RECORDED INFORMATION =>

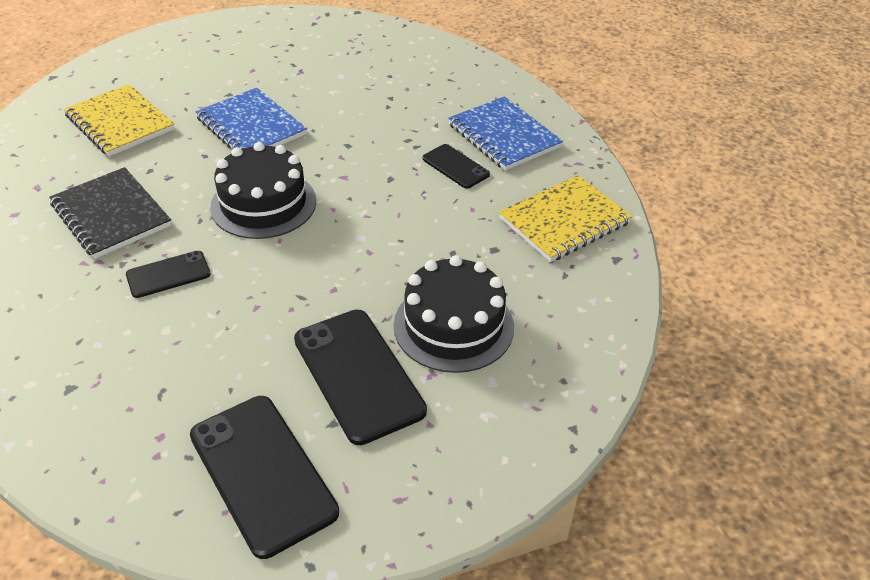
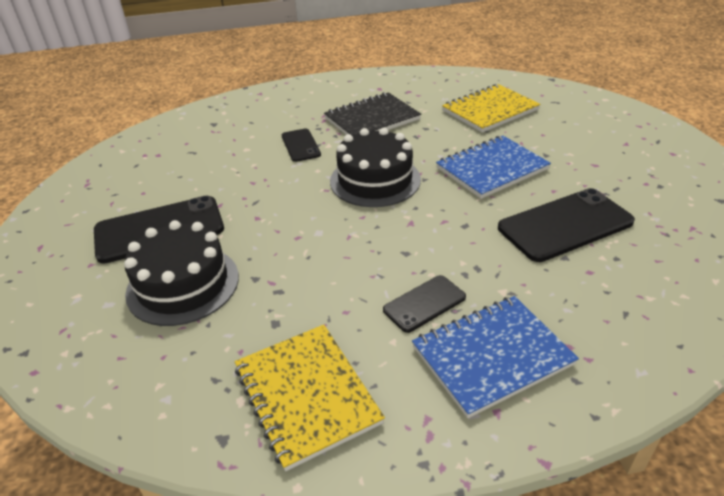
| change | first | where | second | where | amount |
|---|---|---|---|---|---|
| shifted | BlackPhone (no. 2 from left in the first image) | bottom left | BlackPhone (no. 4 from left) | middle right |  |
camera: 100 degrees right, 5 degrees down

INSTRUCTIONS TO FOLLOW => Any images must be dropped; all other material is to be printed exactly.

ANSWER TO THE EXERCISE =>
| change | first | where | second | where | amount |
|---|---|---|---|---|---|
| shifted | BlackPhone (no. 2 from left in the first image) | bottom left | BlackPhone (no. 4 from left) | middle right |  |
camera: 100 degrees right, 5 degrees down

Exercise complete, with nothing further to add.